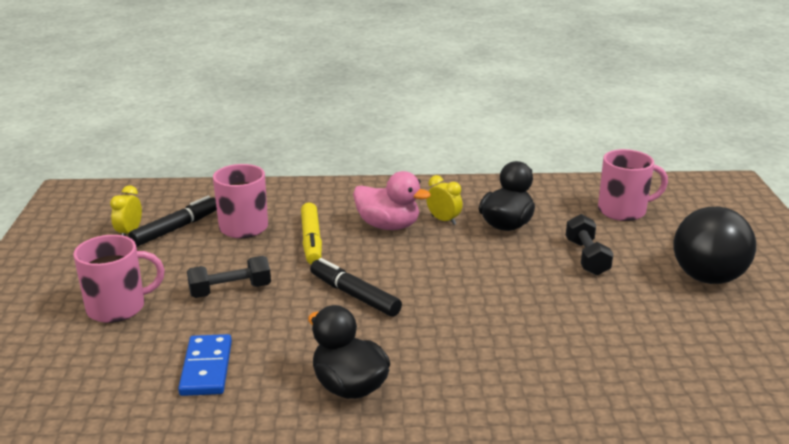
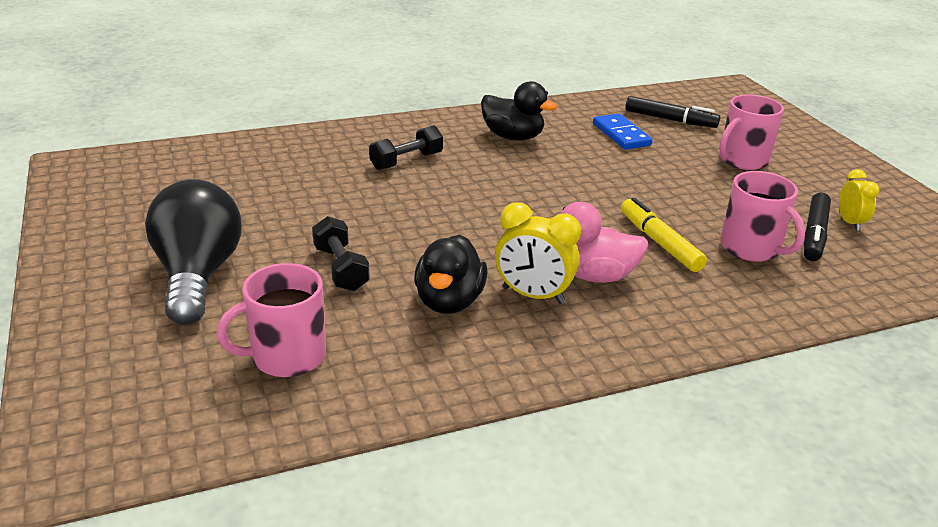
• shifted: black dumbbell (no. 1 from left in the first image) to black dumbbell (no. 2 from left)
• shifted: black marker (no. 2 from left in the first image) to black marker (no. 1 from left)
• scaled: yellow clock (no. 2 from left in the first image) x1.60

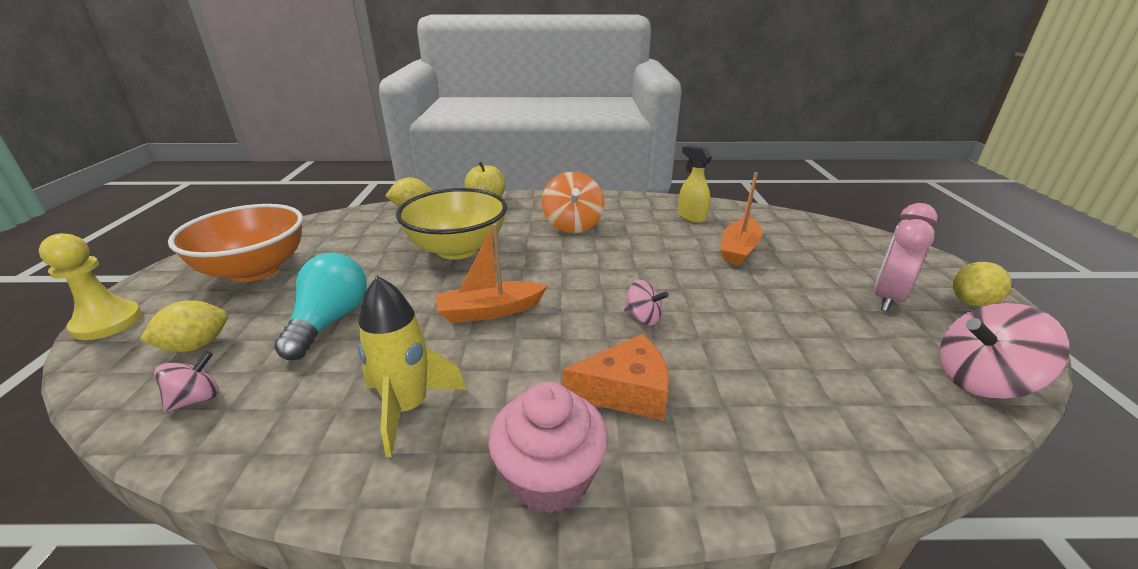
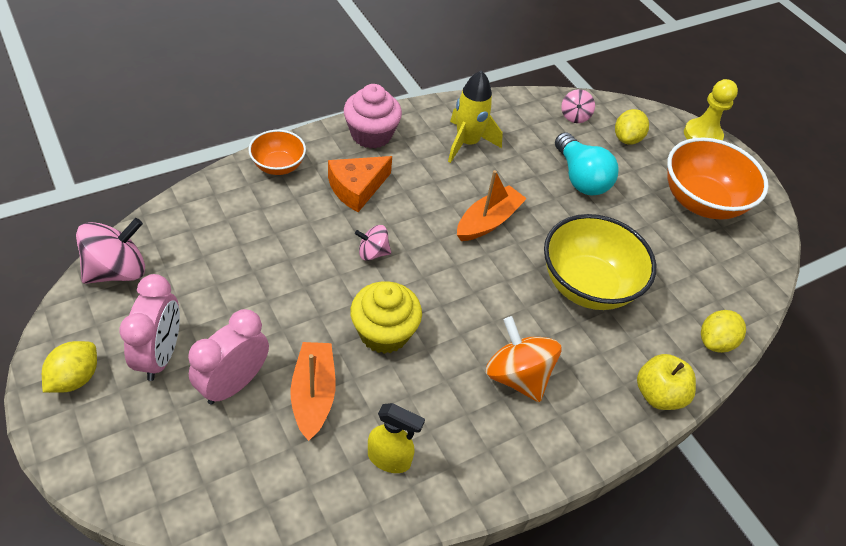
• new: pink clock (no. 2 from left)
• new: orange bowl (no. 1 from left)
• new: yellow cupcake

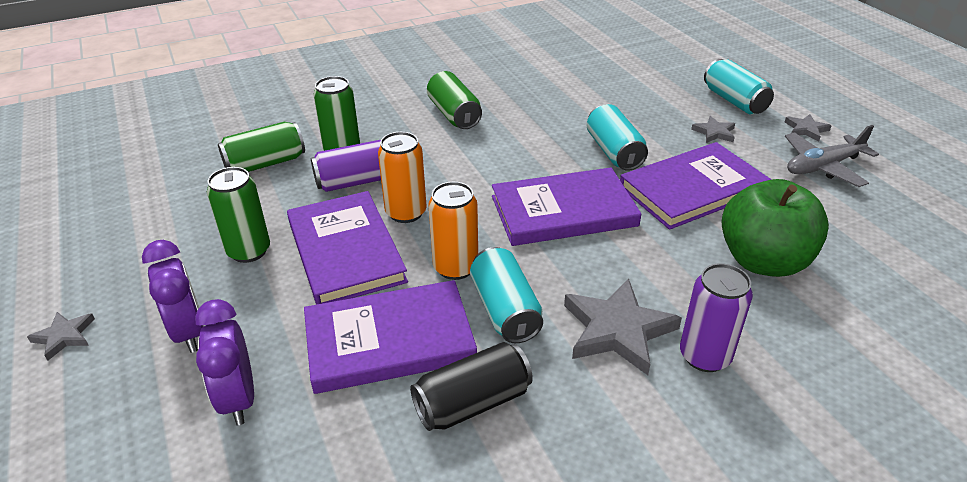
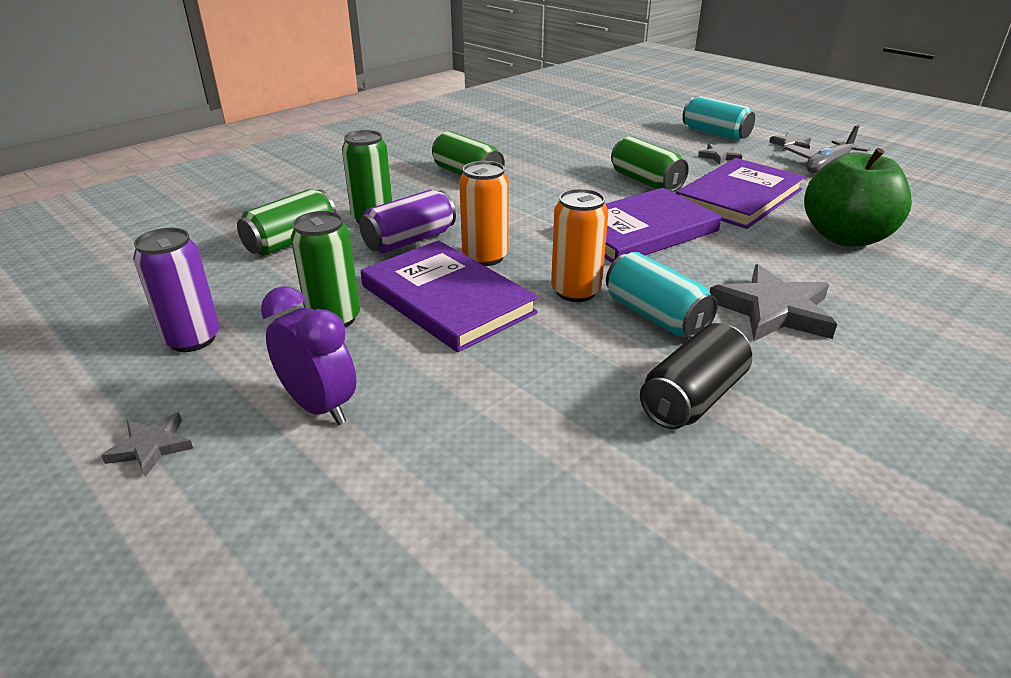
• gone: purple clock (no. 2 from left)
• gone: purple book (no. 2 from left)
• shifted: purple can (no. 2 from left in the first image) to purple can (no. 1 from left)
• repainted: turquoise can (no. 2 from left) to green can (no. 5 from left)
^^^^^^^^
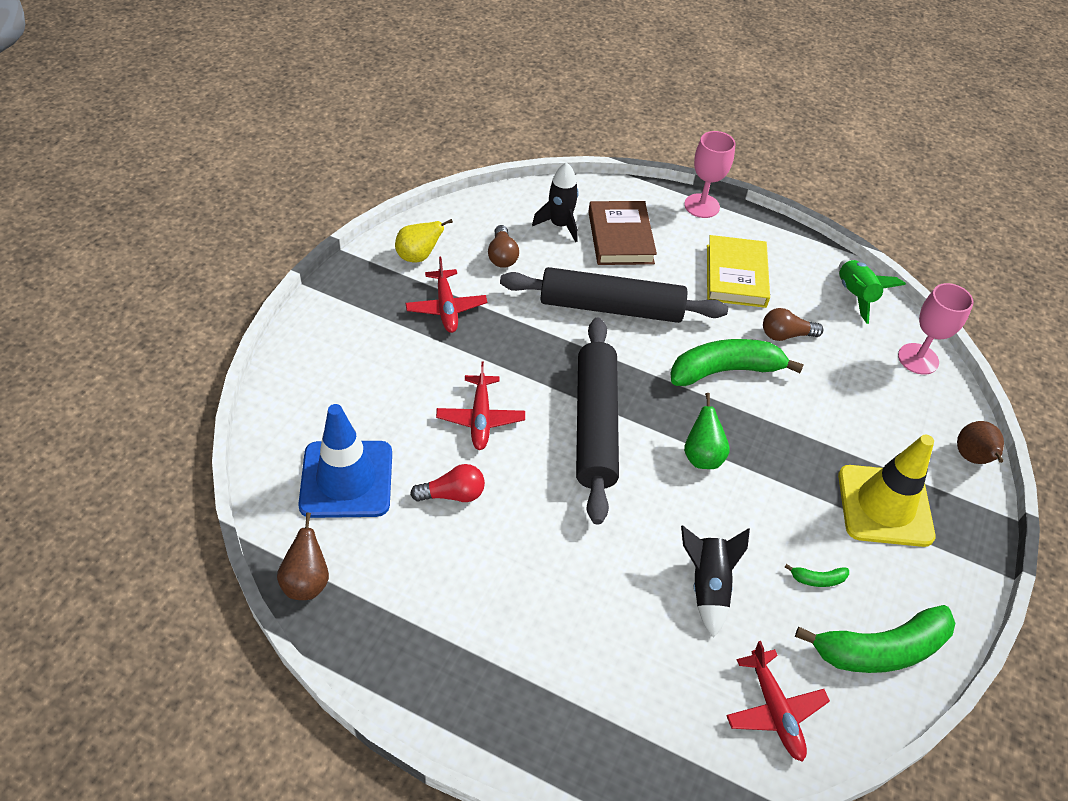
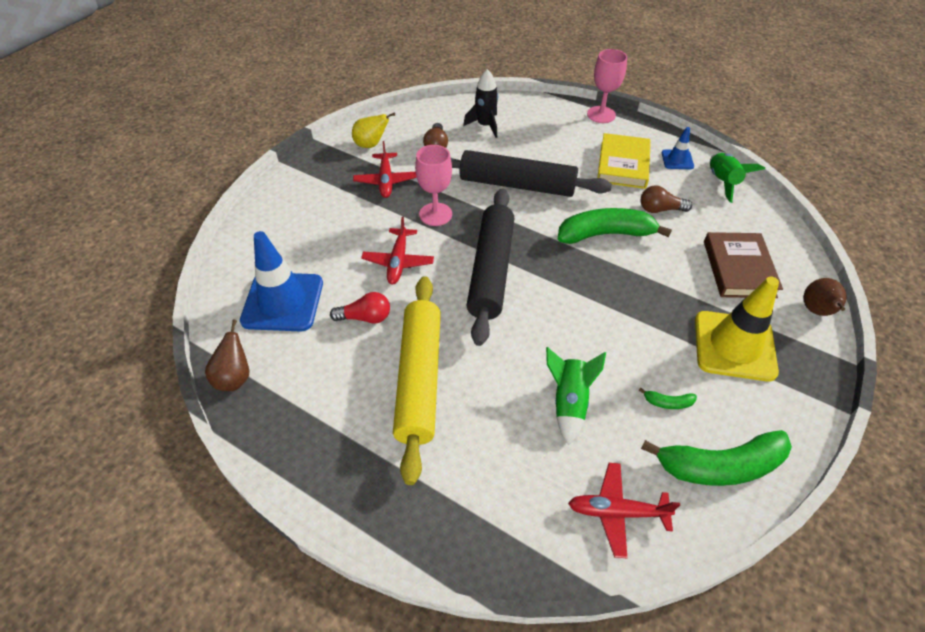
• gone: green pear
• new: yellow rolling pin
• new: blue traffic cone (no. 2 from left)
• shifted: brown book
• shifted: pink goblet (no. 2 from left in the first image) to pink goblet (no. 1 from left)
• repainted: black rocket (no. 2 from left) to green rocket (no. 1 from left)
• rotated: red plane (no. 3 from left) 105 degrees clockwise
^^^^^^^^
### PROBLEM:
Starting from the records above, copy each line where the string "purple" is found.

### ANSWER FOR THIS EXERCISE:
• gone: purple clock (no. 2 from left)
• gone: purple book (no. 2 from left)
• shifted: purple can (no. 2 from left in the first image) to purple can (no. 1 from left)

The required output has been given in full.